**PROBLEM DESCRIPTION**. Without the pictures, print each of the records below exactly as it appears.

**EXERCISE INPUT**.
__________________________________________________

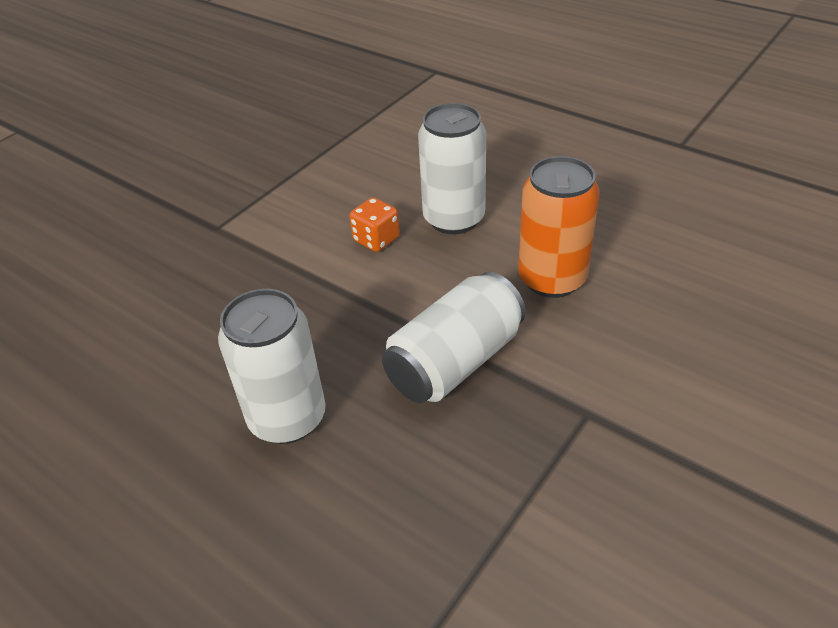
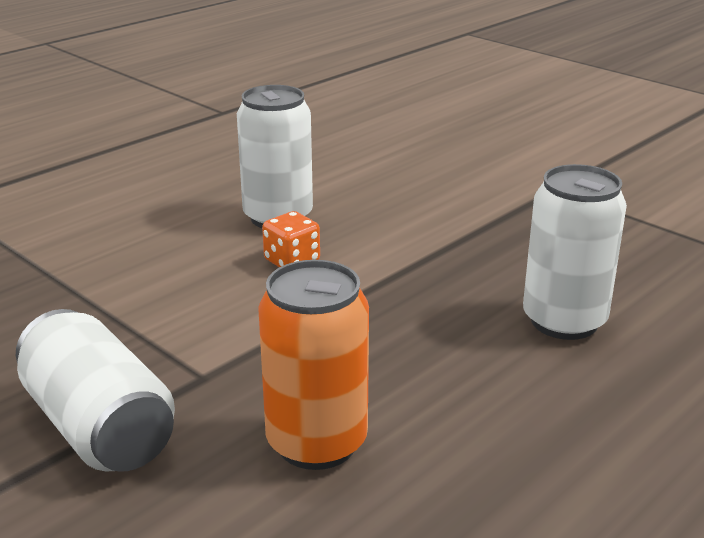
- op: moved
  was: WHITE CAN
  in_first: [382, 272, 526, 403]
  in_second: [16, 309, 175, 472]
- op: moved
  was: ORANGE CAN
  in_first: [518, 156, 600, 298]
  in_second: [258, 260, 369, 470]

__________________________________________________

**RESPONSE**.
- op: moved
  was: WHITE CAN
  in_first: [382, 272, 526, 403]
  in_second: [16, 309, 175, 472]
- op: moved
  was: ORANGE CAN
  in_first: [518, 156, 600, 298]
  in_second: [258, 260, 369, 470]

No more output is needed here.